What is being asked: Among the records that follow, set down only the lines from the one containing "Segment adipose tissue." to the one containing "<instances>...</instances> (empty list", both included, exactly.

··· Excerpted data

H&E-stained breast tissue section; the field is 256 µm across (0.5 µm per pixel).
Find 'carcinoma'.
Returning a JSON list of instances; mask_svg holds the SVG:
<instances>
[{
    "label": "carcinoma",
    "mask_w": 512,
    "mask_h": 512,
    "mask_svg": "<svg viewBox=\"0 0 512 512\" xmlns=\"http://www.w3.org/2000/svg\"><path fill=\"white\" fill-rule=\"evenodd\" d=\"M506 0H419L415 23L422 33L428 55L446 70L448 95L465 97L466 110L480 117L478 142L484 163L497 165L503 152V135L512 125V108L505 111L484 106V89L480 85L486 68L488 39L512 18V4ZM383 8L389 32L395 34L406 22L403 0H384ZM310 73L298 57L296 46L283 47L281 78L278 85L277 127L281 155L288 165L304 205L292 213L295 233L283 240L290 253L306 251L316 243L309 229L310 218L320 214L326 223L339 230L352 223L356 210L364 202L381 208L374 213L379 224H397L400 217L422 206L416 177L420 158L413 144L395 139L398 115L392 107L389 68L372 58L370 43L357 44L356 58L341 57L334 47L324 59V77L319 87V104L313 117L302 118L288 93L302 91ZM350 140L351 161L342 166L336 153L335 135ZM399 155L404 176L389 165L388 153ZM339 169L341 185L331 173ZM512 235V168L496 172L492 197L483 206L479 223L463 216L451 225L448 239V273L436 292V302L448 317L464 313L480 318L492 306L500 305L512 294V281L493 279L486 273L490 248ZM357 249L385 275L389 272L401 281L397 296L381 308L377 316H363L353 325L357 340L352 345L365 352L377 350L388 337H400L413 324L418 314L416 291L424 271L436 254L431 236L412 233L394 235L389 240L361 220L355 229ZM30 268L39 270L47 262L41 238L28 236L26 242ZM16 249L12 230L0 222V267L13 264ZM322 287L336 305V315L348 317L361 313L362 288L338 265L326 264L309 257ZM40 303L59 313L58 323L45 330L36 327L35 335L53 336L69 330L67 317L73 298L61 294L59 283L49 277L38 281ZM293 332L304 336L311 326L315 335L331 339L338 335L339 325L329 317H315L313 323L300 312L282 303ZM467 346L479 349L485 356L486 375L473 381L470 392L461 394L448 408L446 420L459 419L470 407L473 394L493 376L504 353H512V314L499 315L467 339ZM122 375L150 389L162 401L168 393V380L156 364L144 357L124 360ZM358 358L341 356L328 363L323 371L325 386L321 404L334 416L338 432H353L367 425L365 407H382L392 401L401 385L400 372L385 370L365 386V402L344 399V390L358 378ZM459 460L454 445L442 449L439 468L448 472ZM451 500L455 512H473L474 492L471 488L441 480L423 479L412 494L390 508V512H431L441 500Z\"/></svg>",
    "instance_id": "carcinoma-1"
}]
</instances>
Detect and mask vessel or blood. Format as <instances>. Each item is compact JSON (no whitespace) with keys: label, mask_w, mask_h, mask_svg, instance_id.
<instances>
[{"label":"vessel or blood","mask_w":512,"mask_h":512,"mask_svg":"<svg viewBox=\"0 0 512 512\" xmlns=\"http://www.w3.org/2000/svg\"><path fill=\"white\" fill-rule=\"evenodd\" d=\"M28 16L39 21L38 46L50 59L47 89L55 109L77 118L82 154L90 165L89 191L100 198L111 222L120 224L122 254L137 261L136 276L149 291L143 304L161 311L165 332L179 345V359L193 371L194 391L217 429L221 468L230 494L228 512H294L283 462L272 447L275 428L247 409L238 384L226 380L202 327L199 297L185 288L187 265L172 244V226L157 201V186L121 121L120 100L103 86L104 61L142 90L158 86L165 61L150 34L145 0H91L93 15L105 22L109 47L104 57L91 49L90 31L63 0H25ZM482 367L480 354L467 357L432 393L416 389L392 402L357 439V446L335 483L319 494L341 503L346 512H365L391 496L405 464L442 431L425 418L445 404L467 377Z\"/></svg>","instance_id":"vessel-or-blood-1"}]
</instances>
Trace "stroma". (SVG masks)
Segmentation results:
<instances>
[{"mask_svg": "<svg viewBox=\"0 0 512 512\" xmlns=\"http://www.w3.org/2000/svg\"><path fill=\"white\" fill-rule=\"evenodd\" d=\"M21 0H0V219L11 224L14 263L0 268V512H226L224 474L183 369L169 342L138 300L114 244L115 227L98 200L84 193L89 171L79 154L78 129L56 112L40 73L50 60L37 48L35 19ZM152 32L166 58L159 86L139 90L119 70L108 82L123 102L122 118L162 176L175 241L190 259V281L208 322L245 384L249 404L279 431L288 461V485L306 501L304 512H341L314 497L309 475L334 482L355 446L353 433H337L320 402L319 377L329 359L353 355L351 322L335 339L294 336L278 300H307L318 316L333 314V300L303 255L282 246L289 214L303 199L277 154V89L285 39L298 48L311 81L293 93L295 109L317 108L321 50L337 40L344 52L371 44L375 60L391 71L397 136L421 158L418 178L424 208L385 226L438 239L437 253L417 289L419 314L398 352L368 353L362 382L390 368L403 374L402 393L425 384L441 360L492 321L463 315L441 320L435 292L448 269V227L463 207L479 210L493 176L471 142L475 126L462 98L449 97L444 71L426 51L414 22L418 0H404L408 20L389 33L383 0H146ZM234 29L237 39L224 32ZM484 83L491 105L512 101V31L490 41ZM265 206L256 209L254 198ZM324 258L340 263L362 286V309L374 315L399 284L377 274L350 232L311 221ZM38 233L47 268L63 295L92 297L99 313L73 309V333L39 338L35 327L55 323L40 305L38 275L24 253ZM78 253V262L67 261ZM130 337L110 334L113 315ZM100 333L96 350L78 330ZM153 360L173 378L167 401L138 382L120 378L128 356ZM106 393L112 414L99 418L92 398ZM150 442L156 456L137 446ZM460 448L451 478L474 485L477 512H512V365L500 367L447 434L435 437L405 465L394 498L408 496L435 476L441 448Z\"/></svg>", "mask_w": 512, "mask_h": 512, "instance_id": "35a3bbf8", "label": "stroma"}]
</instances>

······
··· Excerpted data

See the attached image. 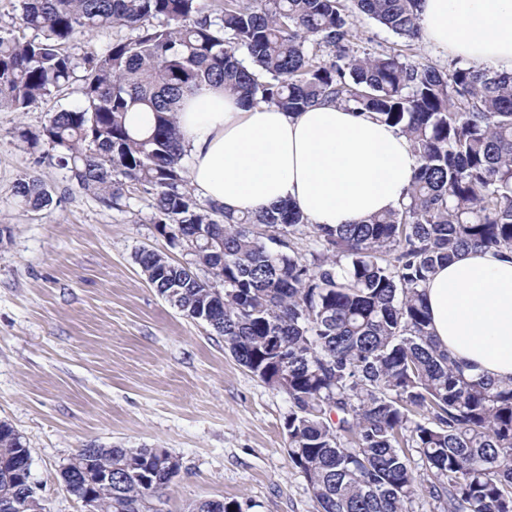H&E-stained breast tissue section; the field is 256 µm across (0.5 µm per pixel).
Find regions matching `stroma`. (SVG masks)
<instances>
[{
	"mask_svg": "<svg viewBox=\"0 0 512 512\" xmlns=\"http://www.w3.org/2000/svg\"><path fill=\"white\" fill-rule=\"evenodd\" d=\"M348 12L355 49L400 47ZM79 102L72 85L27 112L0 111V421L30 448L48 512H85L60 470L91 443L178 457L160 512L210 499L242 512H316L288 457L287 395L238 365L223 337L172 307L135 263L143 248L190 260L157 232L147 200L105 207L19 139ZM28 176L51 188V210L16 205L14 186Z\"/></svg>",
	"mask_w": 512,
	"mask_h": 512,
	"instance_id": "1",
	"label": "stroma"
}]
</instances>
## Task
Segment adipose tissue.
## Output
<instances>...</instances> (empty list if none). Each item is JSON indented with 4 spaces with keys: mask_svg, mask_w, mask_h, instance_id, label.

······
··· Excerpted data

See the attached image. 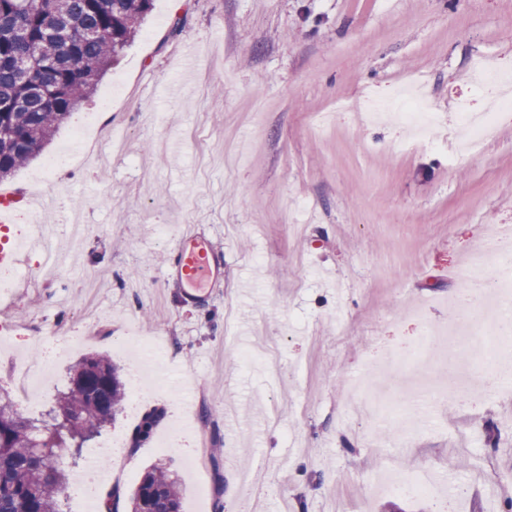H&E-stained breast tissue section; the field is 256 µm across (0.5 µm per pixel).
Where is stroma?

······

Answer to the task:
Segment adipose tissue.
## Output
<instances>...</instances> (empty list if none). Each item is JSON indented with 4 spaces with keys: mask_svg, mask_w, mask_h, instance_id, label.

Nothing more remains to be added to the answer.